**Task to carry out**
Write out, word for word, only the data from its first line to the line containing "C9: 3.3uF (plus VMID, minus +5V) -> none".

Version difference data
Segment Open

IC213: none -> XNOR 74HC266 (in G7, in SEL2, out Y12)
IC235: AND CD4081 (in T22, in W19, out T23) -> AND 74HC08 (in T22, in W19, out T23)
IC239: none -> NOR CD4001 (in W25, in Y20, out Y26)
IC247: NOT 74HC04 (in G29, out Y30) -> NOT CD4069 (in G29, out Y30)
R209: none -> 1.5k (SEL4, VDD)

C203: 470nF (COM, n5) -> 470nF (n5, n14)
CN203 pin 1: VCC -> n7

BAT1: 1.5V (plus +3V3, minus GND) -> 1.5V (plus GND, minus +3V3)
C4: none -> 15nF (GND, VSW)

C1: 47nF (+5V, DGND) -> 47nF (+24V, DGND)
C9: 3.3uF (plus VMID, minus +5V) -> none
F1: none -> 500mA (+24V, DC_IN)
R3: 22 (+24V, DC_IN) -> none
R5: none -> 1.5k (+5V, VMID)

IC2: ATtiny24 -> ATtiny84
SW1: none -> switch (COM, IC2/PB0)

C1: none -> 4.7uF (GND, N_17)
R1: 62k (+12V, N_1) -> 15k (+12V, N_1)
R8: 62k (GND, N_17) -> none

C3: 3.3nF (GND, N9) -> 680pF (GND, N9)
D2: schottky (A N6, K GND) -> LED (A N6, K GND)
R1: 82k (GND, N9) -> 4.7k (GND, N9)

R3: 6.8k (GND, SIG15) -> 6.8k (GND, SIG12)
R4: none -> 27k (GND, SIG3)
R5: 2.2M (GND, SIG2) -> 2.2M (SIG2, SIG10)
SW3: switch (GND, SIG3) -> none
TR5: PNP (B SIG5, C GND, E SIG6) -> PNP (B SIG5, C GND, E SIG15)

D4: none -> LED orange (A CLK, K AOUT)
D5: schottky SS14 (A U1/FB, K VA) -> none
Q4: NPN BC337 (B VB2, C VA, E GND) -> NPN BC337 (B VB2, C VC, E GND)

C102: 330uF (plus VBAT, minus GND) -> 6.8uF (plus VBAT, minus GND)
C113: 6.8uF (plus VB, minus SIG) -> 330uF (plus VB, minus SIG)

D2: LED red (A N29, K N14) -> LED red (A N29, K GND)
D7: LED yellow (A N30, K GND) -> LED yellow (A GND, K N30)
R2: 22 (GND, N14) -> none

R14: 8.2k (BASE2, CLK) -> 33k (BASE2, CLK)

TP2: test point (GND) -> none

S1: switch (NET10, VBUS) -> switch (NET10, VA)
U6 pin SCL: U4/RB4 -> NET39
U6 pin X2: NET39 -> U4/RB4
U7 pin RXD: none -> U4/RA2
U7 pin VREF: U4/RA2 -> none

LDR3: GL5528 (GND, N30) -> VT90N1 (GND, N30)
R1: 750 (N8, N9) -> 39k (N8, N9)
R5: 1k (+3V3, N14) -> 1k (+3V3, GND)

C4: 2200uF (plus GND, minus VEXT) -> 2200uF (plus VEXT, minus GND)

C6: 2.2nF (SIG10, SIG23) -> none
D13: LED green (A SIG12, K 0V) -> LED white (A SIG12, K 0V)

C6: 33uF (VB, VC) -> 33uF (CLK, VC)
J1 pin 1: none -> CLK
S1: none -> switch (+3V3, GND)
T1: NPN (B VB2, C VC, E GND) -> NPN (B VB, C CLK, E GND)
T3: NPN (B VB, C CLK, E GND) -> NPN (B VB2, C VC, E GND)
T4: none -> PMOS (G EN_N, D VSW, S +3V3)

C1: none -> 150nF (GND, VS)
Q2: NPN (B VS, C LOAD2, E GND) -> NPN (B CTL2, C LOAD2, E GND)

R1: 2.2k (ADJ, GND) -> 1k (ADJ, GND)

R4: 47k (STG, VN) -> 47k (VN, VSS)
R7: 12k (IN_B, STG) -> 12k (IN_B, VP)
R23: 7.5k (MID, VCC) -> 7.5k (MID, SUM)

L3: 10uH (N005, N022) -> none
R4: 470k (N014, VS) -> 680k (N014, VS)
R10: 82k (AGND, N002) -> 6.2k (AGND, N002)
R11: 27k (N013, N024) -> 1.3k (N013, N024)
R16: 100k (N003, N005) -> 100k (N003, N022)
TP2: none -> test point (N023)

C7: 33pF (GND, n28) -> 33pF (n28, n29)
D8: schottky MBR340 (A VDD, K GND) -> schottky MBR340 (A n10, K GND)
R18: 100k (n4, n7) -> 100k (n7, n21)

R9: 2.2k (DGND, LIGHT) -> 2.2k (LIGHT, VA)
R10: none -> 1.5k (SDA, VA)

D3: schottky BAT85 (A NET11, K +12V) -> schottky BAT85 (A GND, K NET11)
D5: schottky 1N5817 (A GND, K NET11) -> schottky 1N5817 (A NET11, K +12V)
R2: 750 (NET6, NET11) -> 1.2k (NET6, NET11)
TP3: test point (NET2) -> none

Segment Closed

**Exercise solution**
IC213: none -> XNOR 74HC266 (in G7, in SEL2, out Y12)
IC235: AND CD4081 (in T22, in W19, out T23) -> AND 74HC08 (in T22, in W19, out T23)
IC239: none -> NOR CD4001 (in W25, in Y20, out Y26)
IC247: NOT 74HC04 (in G29, out Y30) -> NOT CD4069 (in G29, out Y30)
R209: none -> 1.5k (SEL4, VDD)

C203: 470nF (COM, n5) -> 470nF (n5, n14)
CN203 pin 1: VCC -> n7

BAT1: 1.5V (plus +3V3, minus GND) -> 1.5V (plus GND, minus +3V3)
C4: none -> 15nF (GND, VSW)

C1: 47nF (+5V, DGND) -> 47nF (+24V, DGND)
C9: 3.3uF (plus VMID, minus +5V) -> none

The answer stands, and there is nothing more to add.